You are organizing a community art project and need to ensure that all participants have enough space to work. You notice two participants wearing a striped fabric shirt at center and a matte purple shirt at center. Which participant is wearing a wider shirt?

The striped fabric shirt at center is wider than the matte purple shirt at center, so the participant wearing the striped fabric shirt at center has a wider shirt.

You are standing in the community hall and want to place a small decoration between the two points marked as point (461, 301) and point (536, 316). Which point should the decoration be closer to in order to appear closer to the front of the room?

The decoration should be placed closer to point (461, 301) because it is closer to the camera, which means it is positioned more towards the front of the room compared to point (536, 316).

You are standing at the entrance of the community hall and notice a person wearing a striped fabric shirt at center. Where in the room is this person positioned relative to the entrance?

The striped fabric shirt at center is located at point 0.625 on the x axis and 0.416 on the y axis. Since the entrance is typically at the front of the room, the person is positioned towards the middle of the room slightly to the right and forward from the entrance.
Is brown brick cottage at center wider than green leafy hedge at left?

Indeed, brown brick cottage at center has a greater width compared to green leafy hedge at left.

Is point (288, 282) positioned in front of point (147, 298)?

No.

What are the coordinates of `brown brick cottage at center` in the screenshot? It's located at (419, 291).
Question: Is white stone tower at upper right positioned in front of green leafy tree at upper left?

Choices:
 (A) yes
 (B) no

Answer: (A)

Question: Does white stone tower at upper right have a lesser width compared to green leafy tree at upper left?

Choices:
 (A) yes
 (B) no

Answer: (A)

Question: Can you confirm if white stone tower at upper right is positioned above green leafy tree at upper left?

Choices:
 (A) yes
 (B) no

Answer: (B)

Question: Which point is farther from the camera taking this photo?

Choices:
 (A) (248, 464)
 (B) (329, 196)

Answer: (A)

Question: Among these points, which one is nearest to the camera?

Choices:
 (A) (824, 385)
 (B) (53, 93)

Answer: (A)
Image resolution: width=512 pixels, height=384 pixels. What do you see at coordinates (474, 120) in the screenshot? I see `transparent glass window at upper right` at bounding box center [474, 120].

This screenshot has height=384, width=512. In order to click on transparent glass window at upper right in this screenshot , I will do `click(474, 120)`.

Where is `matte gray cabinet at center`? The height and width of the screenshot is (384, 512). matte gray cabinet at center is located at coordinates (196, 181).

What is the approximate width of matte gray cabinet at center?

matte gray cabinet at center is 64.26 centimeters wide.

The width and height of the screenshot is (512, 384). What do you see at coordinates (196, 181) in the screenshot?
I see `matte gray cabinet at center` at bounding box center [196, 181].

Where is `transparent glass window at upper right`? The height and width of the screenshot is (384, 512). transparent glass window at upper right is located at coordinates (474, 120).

EXERCISE GOAL: Reproduce all of the data above word for word, keeping every line in its original order.

WRITTEN SOLUTION:
You are organizing a community art project and need to ensure that all participants have enough space to work. You notice two participants wearing a striped fabric shirt at center and a matte purple shirt at center. Which participant is wearing a wider shirt?

The striped fabric shirt at center is wider than the matte purple shirt at center, so the participant wearing the striped fabric shirt at center has a wider shirt.

You are standing in the community hall and want to place a small decoration between the two points marked as point (461, 301) and point (536, 316). Which point should the decoration be closer to in order to appear closer to the front of the room?

The decoration should be placed closer to point (461, 301) because it is closer to the camera, which means it is positioned more towards the front of the room compared to point (536, 316).

You are standing at the entrance of the community hall and notice a person wearing a striped fabric shirt at center. Where in the room is this person positioned relative to the entrance?

The striped fabric shirt at center is located at point 0.625 on the x axis and 0.416 on the y axis. Since the entrance is typically at the front of the room, the person is positioned towards the middle of the room slightly to the right and forward from the entrance.
Is brown brick cottage at center wider than green leafy hedge at left?

Indeed, brown brick cottage at center has a greater width compared to green leafy hedge at left.

Is point (288, 282) positioned in front of point (147, 298)?

No.

What are the coordinates of `brown brick cottage at center` in the screenshot? It's located at (419, 291).
Question: Is white stone tower at upper right positioned in front of green leafy tree at upper left?

Choices:
 (A) yes
 (B) no

Answer: (A)

Question: Does white stone tower at upper right have a lesser width compared to green leafy tree at upper left?

Choices:
 (A) yes
 (B) no

Answer: (A)

Question: Can you confirm if white stone tower at upper right is positioned above green leafy tree at upper left?

Choices:
 (A) yes
 (B) no

Answer: (B)

Question: Which point is farther from the camera taking this photo?

Choices:
 (A) (248, 464)
 (B) (329, 196)

Answer: (A)

Question: Among these points, which one is nearest to the camera?

Choices:
 (A) (824, 385)
 (B) (53, 93)

Answer: (A)
Image resolution: width=512 pixels, height=384 pixels. What do you see at coordinates (474, 120) in the screenshot? I see `transparent glass window at upper right` at bounding box center [474, 120].

This screenshot has height=384, width=512. In order to click on transparent glass window at upper right in this screenshot , I will do `click(474, 120)`.

Where is `matte gray cabinet at center`? The height and width of the screenshot is (384, 512). matte gray cabinet at center is located at coordinates (196, 181).

What is the approximate width of matte gray cabinet at center?

matte gray cabinet at center is 64.26 centimeters wide.

The width and height of the screenshot is (512, 384). What do you see at coordinates (196, 181) in the screenshot?
I see `matte gray cabinet at center` at bounding box center [196, 181].

Where is `transparent glass window at upper right`? The height and width of the screenshot is (384, 512). transparent glass window at upper right is located at coordinates (474, 120).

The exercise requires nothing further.